EXERCISE OBJECTIVE
Every line below that holds the string "switch" should be copied.
*** TASK MATERIAL ***
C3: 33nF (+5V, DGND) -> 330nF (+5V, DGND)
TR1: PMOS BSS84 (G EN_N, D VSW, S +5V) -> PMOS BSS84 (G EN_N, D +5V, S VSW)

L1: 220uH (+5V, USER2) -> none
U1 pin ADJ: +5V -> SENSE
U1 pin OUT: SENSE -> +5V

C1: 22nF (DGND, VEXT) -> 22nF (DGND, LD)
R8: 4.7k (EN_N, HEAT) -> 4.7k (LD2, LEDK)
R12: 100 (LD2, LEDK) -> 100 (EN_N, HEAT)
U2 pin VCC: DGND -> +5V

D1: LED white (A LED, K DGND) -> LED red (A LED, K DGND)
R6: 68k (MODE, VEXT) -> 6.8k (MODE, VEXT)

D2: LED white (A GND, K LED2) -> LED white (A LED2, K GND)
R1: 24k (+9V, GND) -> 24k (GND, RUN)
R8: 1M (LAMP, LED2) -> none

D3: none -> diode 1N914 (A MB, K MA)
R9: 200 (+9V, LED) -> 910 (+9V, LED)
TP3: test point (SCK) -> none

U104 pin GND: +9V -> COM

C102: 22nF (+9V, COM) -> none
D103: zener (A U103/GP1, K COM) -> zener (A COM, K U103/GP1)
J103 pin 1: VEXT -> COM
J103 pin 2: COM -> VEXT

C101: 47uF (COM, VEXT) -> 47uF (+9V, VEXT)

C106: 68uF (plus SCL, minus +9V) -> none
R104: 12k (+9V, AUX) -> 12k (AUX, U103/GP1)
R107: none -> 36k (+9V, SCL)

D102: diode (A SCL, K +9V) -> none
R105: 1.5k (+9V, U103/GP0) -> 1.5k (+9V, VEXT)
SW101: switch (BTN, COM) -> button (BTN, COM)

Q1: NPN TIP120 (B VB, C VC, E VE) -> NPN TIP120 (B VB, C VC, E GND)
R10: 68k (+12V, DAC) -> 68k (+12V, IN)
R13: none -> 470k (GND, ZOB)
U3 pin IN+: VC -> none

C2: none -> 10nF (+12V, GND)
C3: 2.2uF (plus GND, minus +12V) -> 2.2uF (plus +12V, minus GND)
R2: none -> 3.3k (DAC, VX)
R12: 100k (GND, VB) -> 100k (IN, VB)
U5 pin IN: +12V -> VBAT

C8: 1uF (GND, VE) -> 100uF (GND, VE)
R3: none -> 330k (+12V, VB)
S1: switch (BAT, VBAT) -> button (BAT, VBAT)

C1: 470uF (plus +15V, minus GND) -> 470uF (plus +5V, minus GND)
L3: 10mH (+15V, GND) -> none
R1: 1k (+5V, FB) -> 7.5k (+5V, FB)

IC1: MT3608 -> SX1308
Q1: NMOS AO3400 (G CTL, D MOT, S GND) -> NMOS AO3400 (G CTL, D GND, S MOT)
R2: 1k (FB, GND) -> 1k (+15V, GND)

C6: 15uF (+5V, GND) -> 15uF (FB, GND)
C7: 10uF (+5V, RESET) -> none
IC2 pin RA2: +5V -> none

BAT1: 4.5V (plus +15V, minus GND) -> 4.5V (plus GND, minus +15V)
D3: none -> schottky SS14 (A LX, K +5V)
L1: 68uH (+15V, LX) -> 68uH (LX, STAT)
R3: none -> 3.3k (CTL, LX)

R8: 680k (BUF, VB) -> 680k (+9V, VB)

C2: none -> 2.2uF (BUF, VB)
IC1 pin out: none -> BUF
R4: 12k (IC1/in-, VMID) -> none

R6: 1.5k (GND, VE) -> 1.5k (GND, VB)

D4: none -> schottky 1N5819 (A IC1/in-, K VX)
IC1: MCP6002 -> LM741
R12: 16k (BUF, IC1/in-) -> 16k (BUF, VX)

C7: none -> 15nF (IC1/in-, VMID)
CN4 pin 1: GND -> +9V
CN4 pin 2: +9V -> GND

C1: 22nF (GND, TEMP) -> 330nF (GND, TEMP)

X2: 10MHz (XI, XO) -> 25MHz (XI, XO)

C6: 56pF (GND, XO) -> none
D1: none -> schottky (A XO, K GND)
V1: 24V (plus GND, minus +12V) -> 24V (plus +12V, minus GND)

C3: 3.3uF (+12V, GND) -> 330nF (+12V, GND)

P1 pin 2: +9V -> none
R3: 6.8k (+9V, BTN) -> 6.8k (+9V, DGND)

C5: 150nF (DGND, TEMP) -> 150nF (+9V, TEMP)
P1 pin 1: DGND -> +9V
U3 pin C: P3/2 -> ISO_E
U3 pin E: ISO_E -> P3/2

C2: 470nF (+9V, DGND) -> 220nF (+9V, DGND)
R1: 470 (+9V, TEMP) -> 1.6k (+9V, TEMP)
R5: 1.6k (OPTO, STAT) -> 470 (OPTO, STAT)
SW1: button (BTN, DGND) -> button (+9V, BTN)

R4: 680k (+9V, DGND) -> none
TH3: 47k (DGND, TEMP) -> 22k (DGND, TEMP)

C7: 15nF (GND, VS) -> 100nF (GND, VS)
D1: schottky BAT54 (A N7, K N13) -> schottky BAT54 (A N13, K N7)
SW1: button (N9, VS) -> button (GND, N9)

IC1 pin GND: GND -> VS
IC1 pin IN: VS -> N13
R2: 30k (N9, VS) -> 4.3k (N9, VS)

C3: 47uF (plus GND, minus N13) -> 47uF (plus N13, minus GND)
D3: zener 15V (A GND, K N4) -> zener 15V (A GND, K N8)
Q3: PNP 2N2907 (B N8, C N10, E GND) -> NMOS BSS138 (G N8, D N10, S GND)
*** End of TASK MATERIAL ***
EXERCISE SOLUTION
SW101: switch (BTN, COM) -> button (BTN, COM)
S1: switch (BAT, VBAT) -> button (BAT, VBAT)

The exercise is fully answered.